Brief: Type out the listing below exactly. Pictures stay out of it.
START Data in this exercise
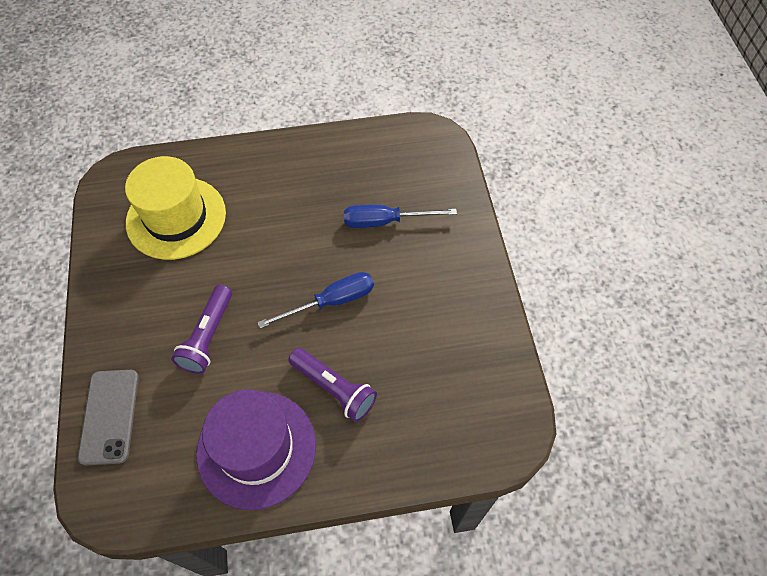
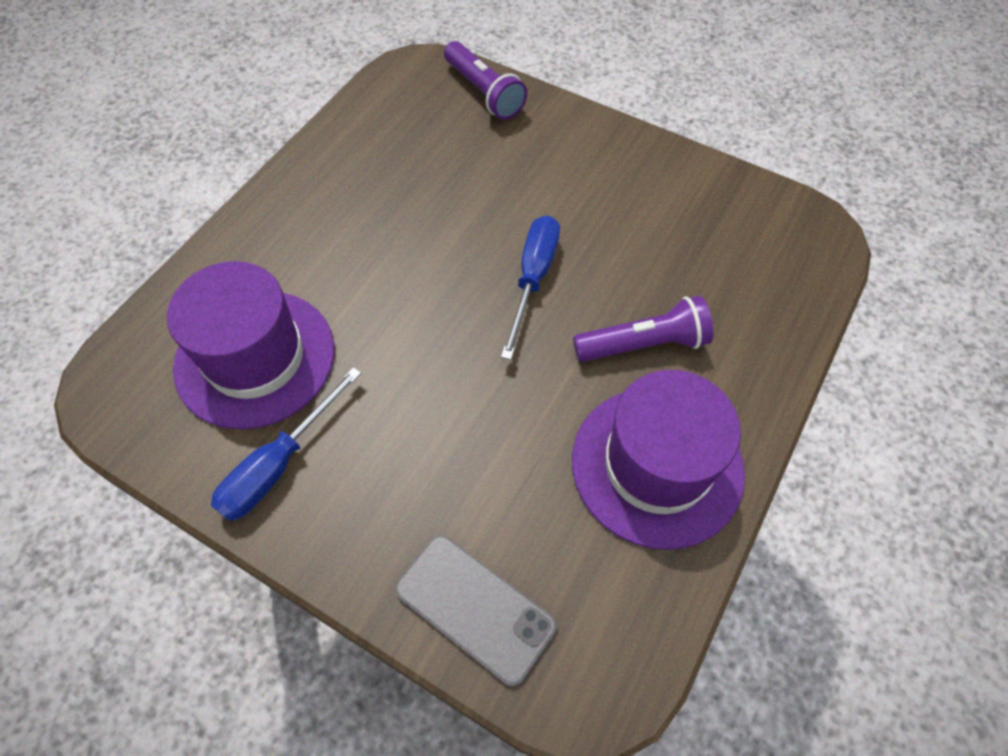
camera: 50 degrees left, 0 degrees up
(176, 218) = (255, 358): yellow hat -> purple hat
(208, 336) = (462, 425): purple flashlight -> purple flashlight (484, 92)
(385, 221) = (480, 171): blue screwdriver -> blue screwdriver (279, 464)

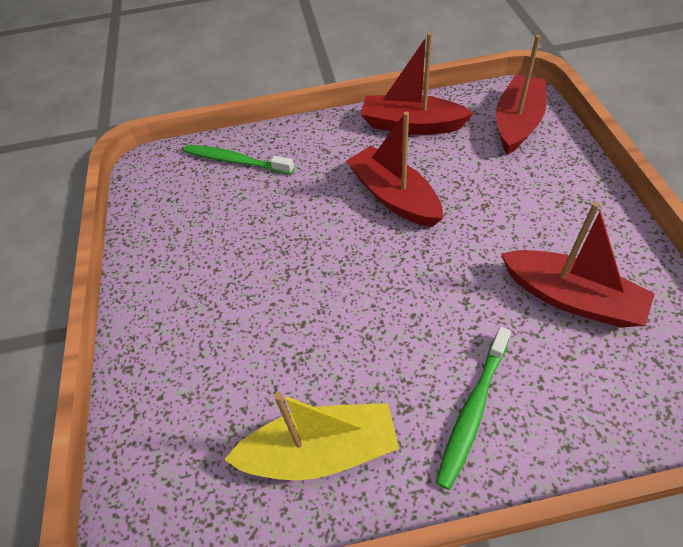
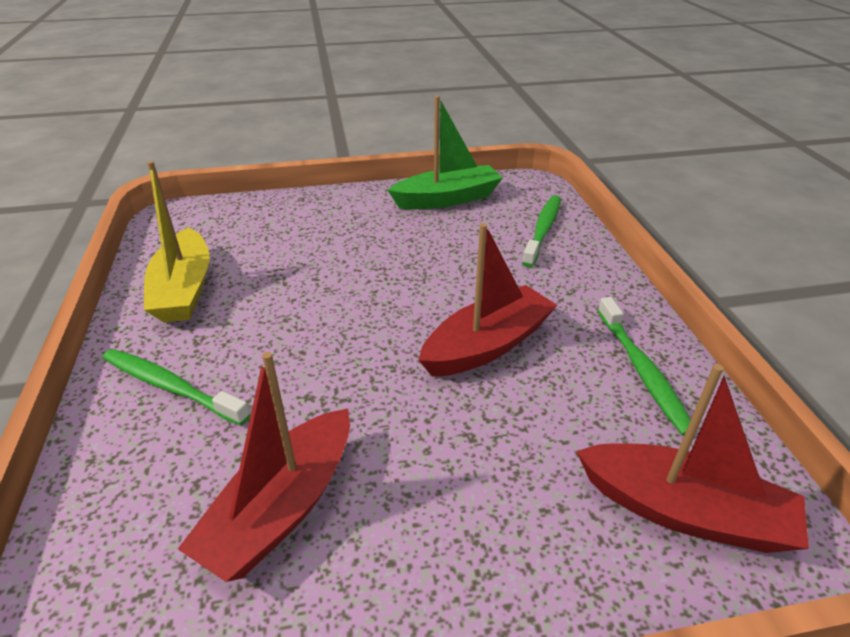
camera: 85 degrees right, 15 degrees down
(164, 227) = (447, 199): none -> green boat
(411, 125) = (641, 370): red boat -> green toothbrush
END Data in this exercise
Result below:
camera: 50 degrees left, 0 degrees up
(176, 218) = (255, 358): yellow hat -> purple hat
(208, 336) = (462, 425): purple flashlight -> purple flashlight (484, 92)
(385, 221) = (480, 171): blue screwdriver -> blue screwdriver (279, 464)

camera: 85 degrees right, 15 degrees down
(164, 227) = (447, 199): none -> green boat
(411, 125) = (641, 370): red boat -> green toothbrush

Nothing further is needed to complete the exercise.